INPUT MATERIAL START
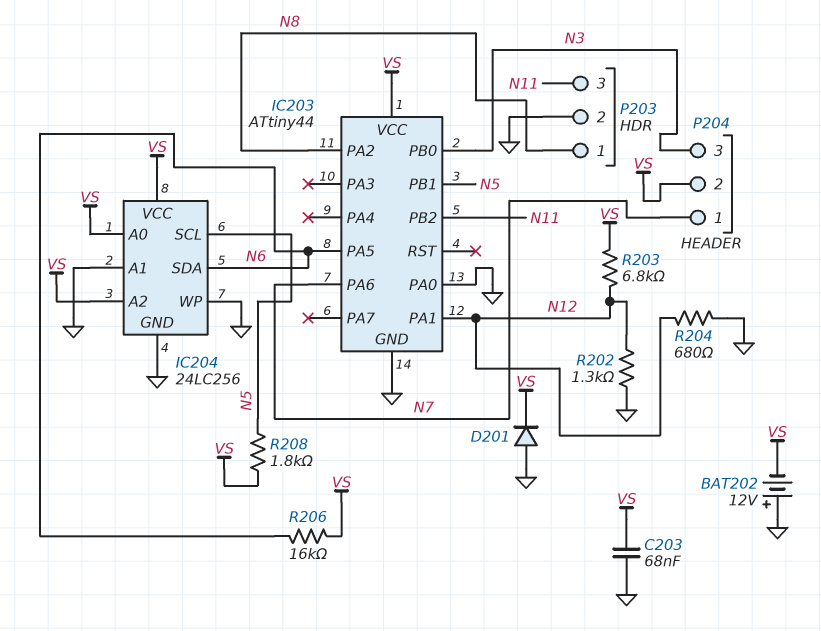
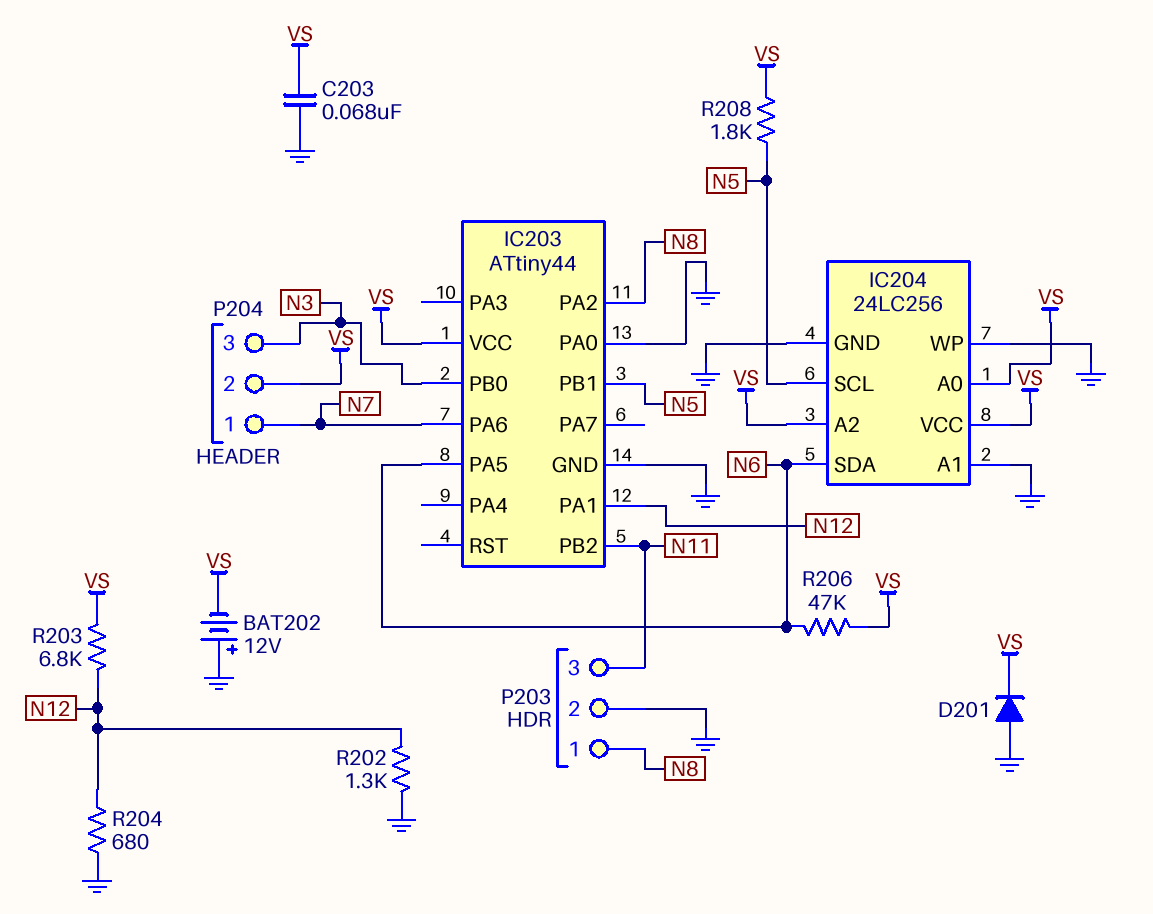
R206: 16k (N6, VS) -> 47k (N6, VS)

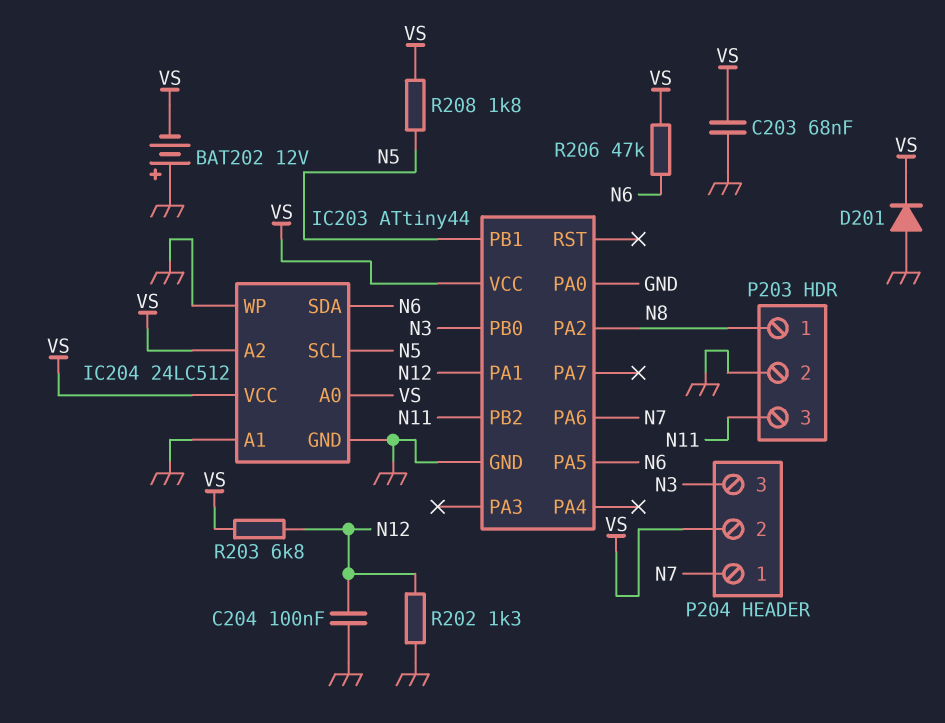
C204: none -> 100nF (GND, N12)
IC204: 24LC256 -> 24LC512
R204: 680 (GND, N12) -> none

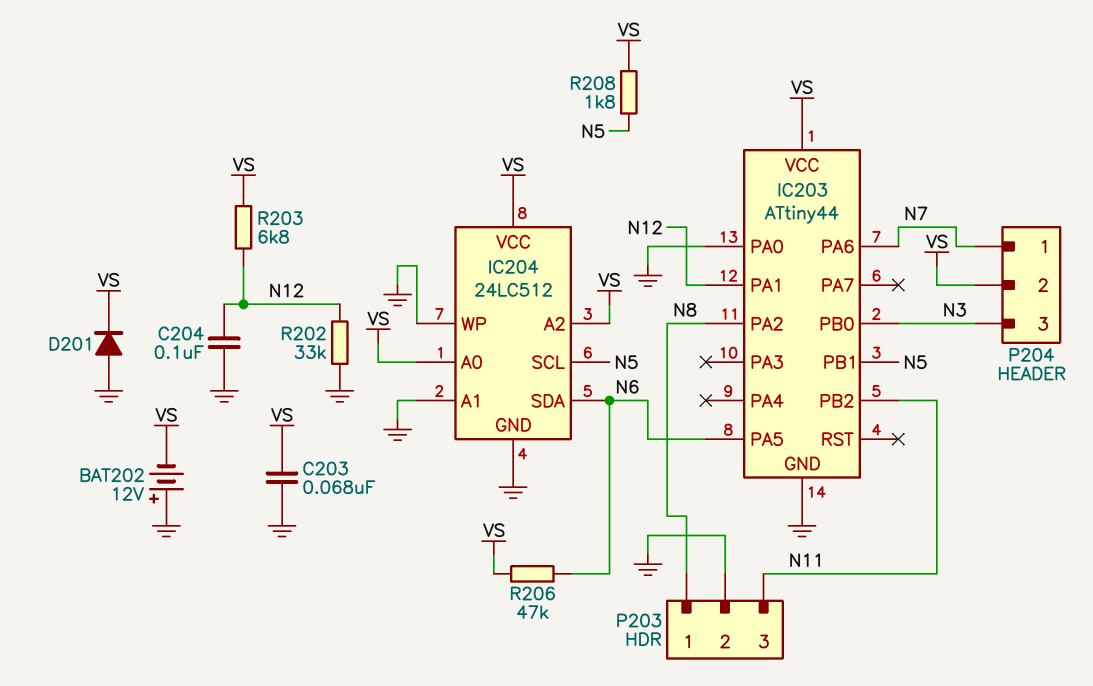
R202: 1.3k (GND, N12) -> 33k (GND, N12)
INPUT MATERIAL END
Return the listing above in full and without alteration, excluding its pictures.

• [FINISHED EXERCISE]:
R206: 16k (N6, VS) -> 47k (N6, VS)

C204: none -> 100nF (GND, N12)
IC204: 24LC256 -> 24LC512
R204: 680 (GND, N12) -> none

R202: 1.3k (GND, N12) -> 33k (GND, N12)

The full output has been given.